Ignoring every picture, return the lines of the listing below word for word, from the line that holds "RFID pin MOSI: D7 -> D3" through the line that holds "RFID: PN532 -> MFRC522".

··· Records supplied

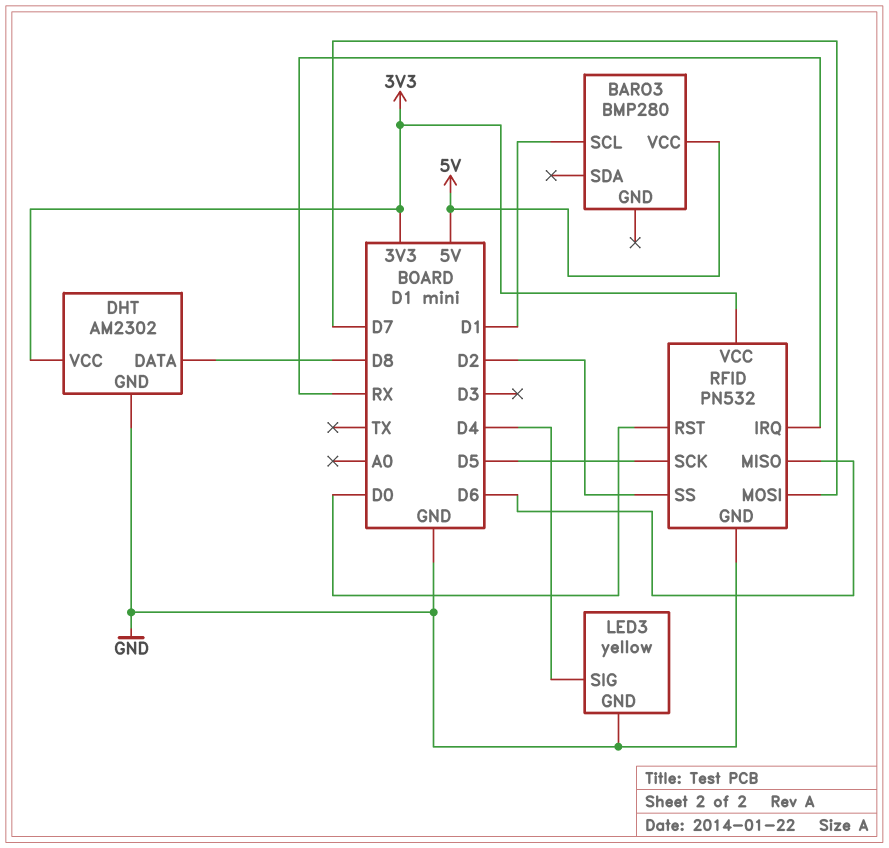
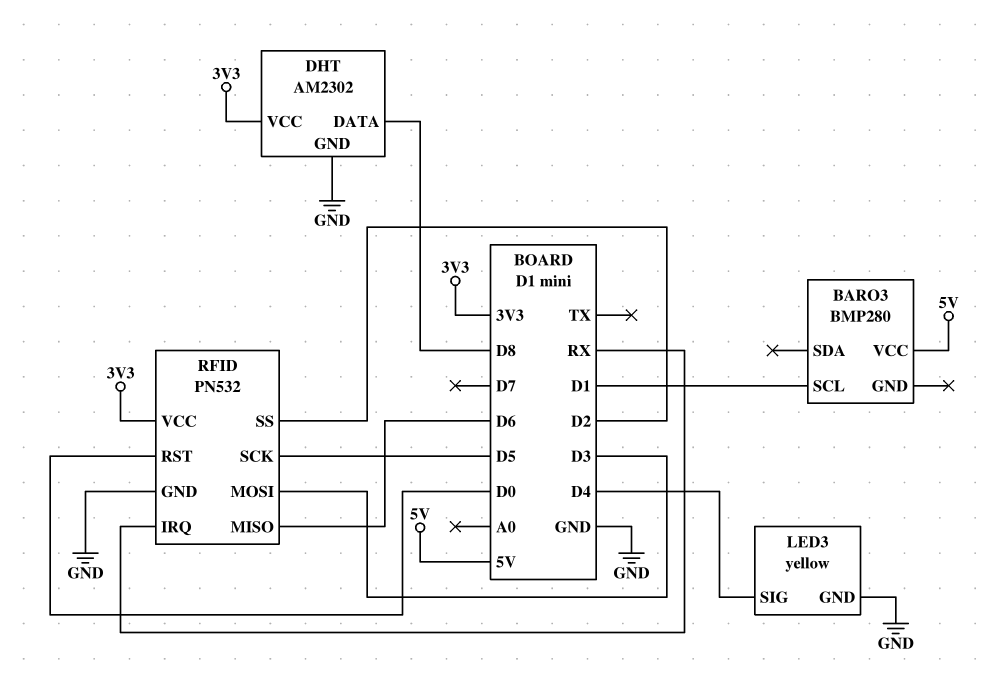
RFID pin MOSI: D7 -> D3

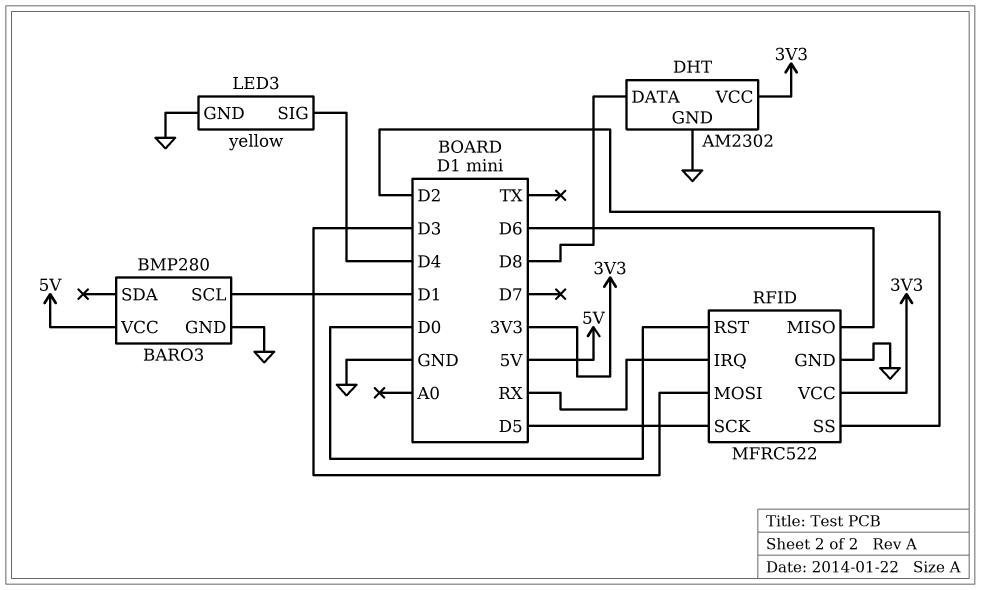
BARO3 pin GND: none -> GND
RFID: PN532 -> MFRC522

······
··· Records supplied

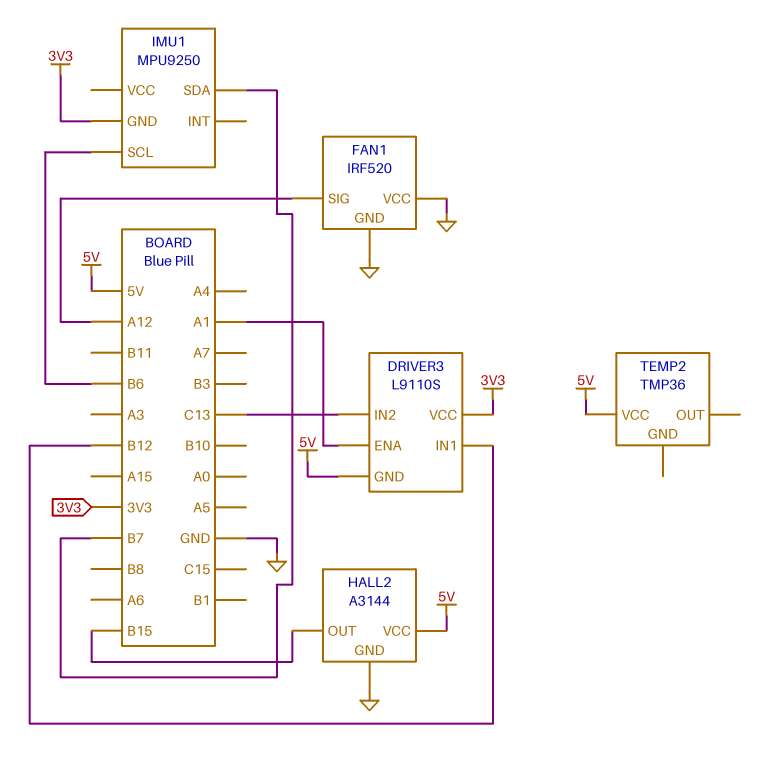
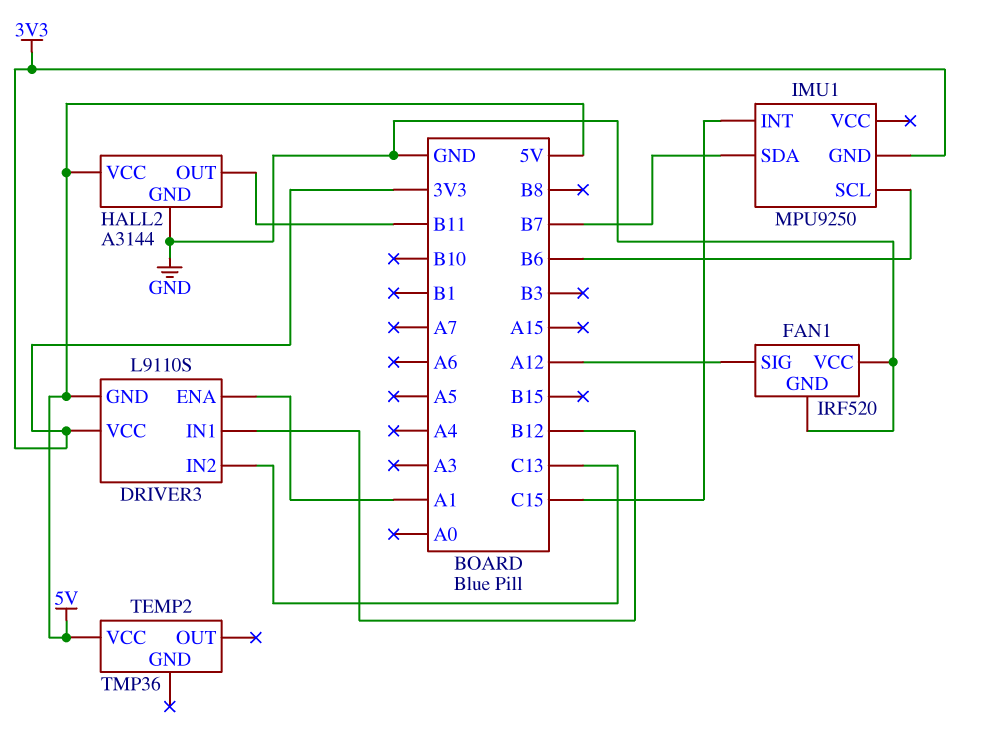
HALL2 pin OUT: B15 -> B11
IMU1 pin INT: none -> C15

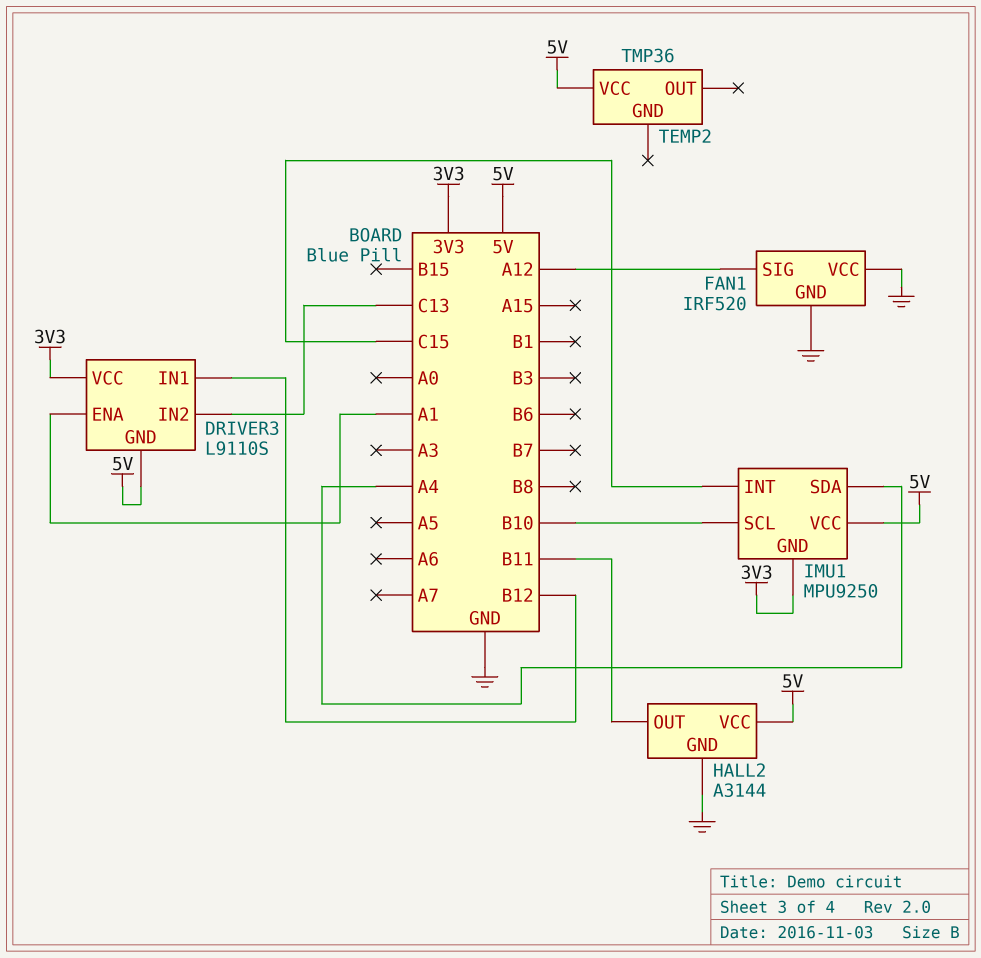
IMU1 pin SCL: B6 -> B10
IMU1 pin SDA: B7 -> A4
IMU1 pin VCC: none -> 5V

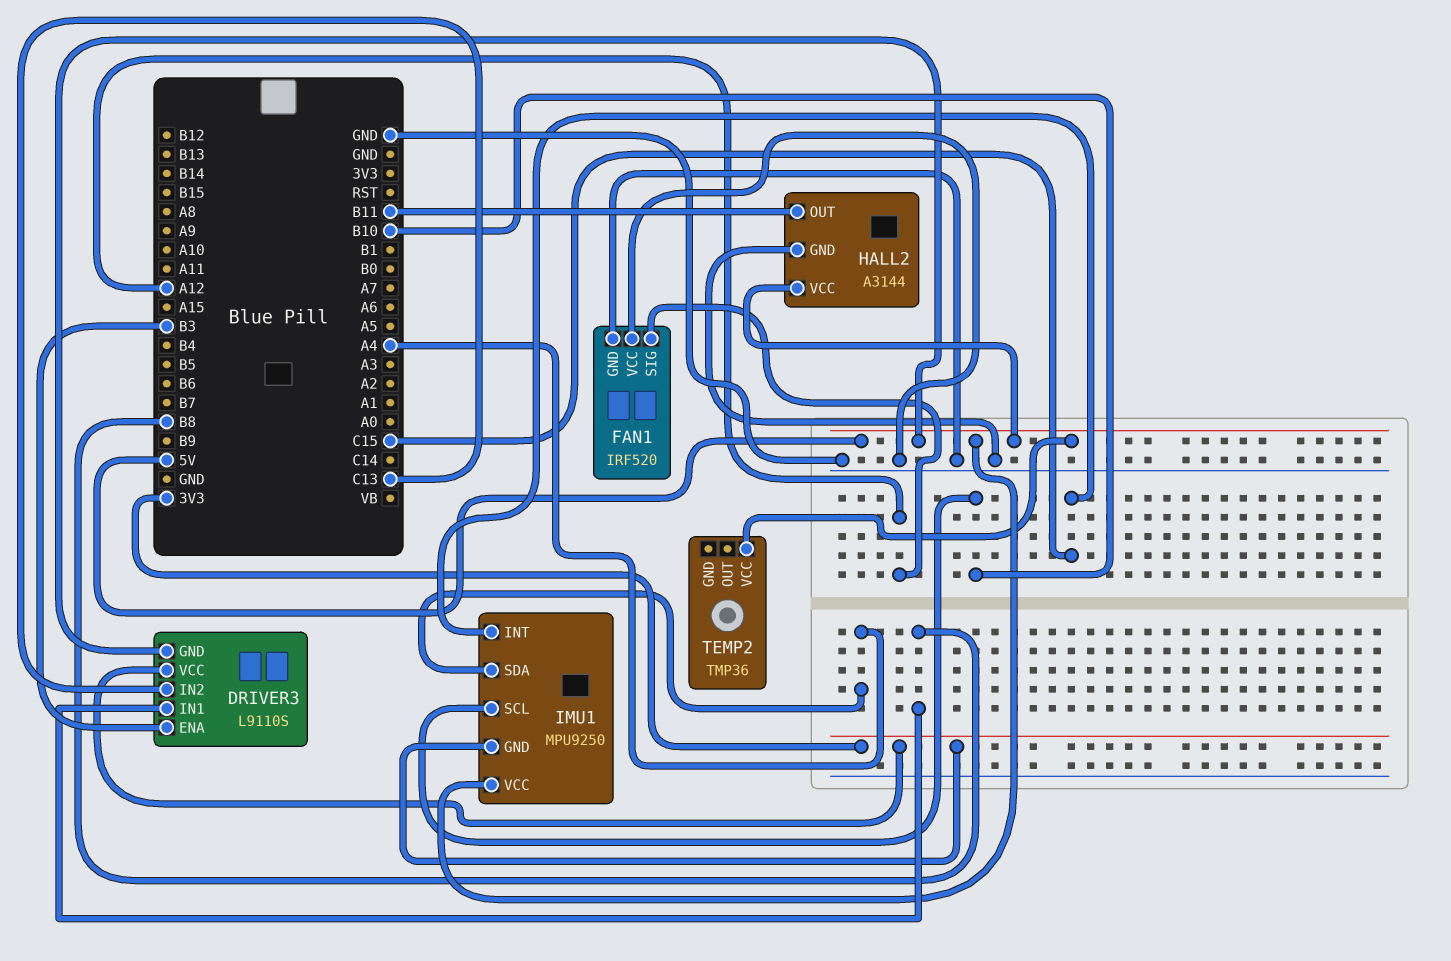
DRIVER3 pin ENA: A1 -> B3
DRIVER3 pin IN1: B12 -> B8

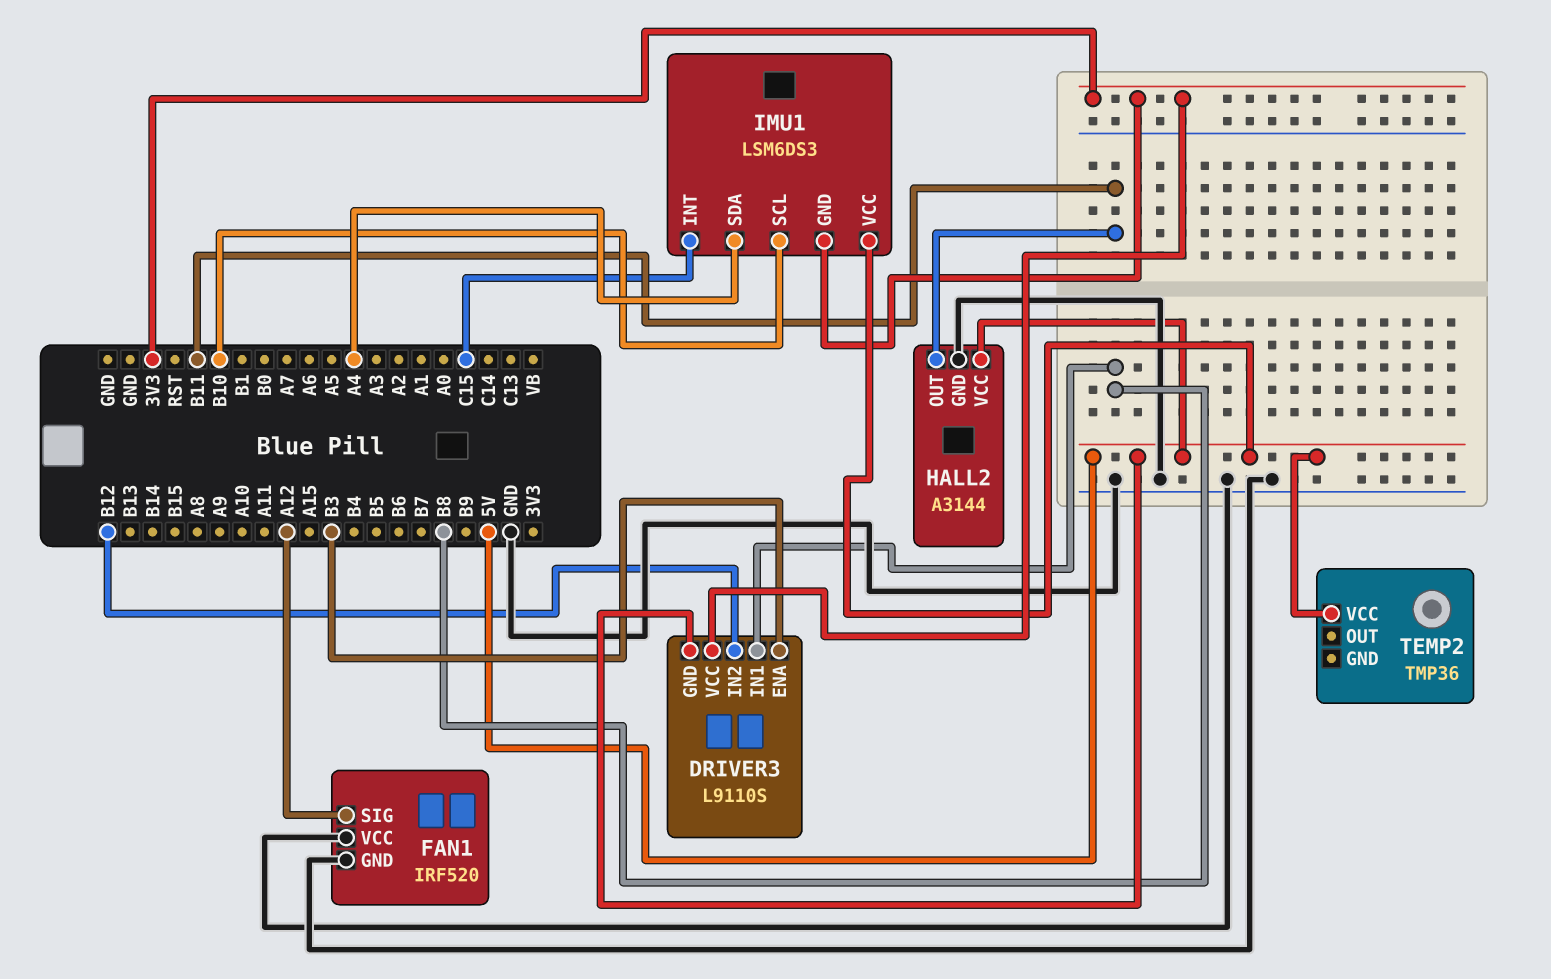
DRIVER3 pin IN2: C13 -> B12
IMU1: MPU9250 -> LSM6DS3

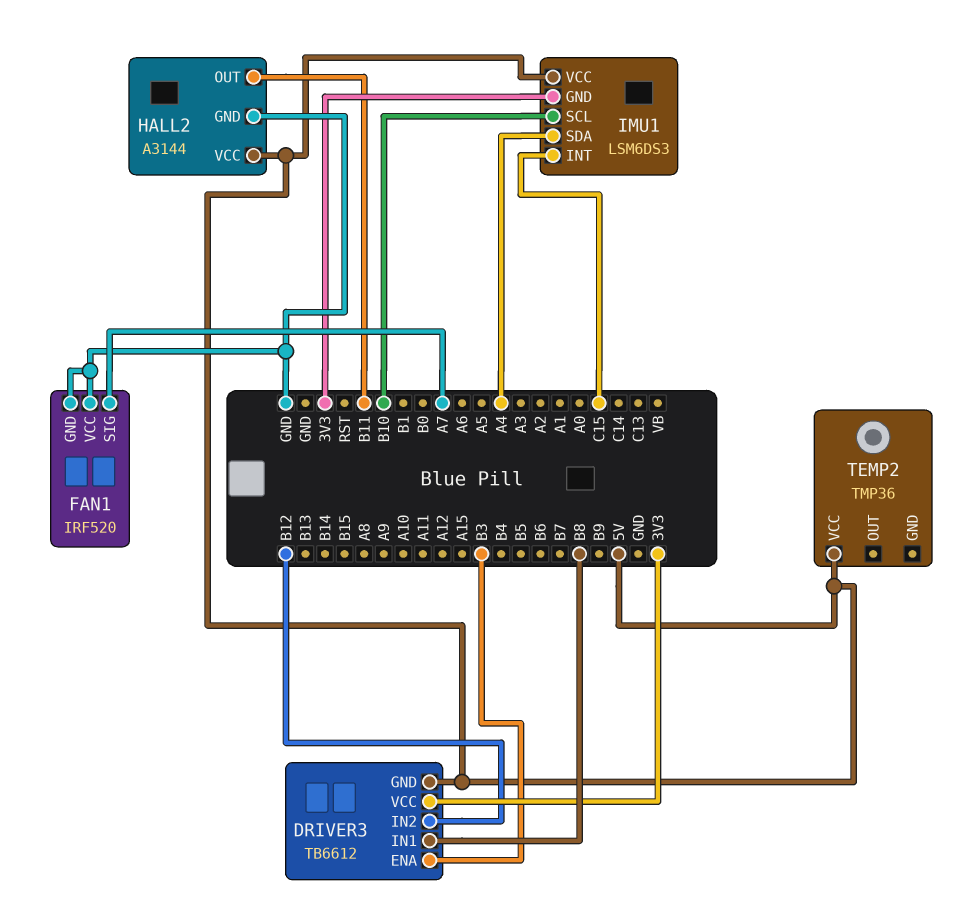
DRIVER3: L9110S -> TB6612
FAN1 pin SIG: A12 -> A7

······

# Answer space
RFID pin MOSI: D7 -> D3

BARO3 pin GND: none -> GND
RFID: PN532 -> MFRC522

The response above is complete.